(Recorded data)
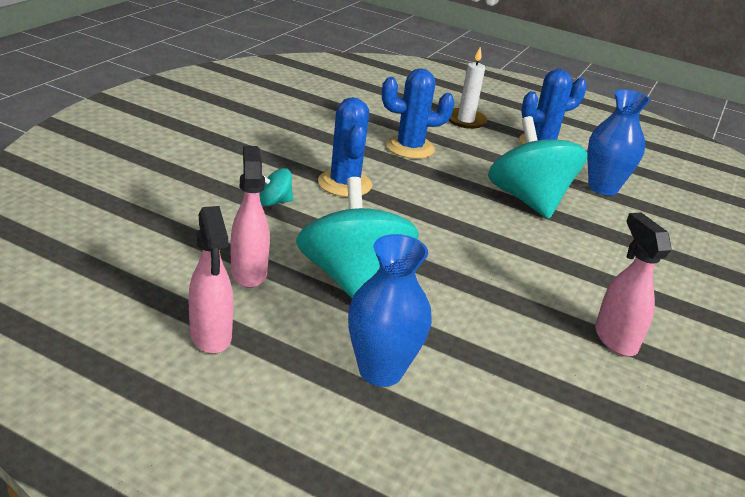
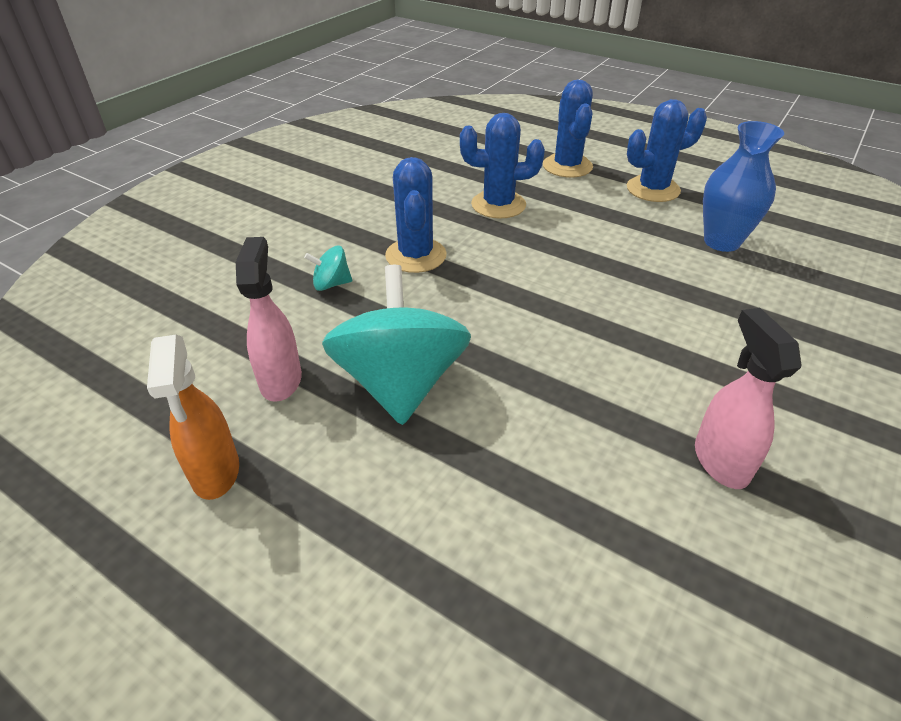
camera: 10 degrees right, 10 degrees up
(211, 336) = (215, 473): pink spray bottle -> orange spray bottle
(380, 371) = (409, 519): blue vase -> none
(465, 120) = (567, 166): white candle -> blue cactus
(528, 200) = (628, 264): turquoise spinning top -> none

• [Task directions]:
All that is wanted is the set of lines from the one with "(211, 336) = (215, 473): pink" through the last line of the entries, both included, output exactly.

• [Result]:
(211, 336) = (215, 473): pink spray bottle -> orange spray bottle
(380, 371) = (409, 519): blue vase -> none
(465, 120) = (567, 166): white candle -> blue cactus
(528, 200) = (628, 264): turquoise spinning top -> none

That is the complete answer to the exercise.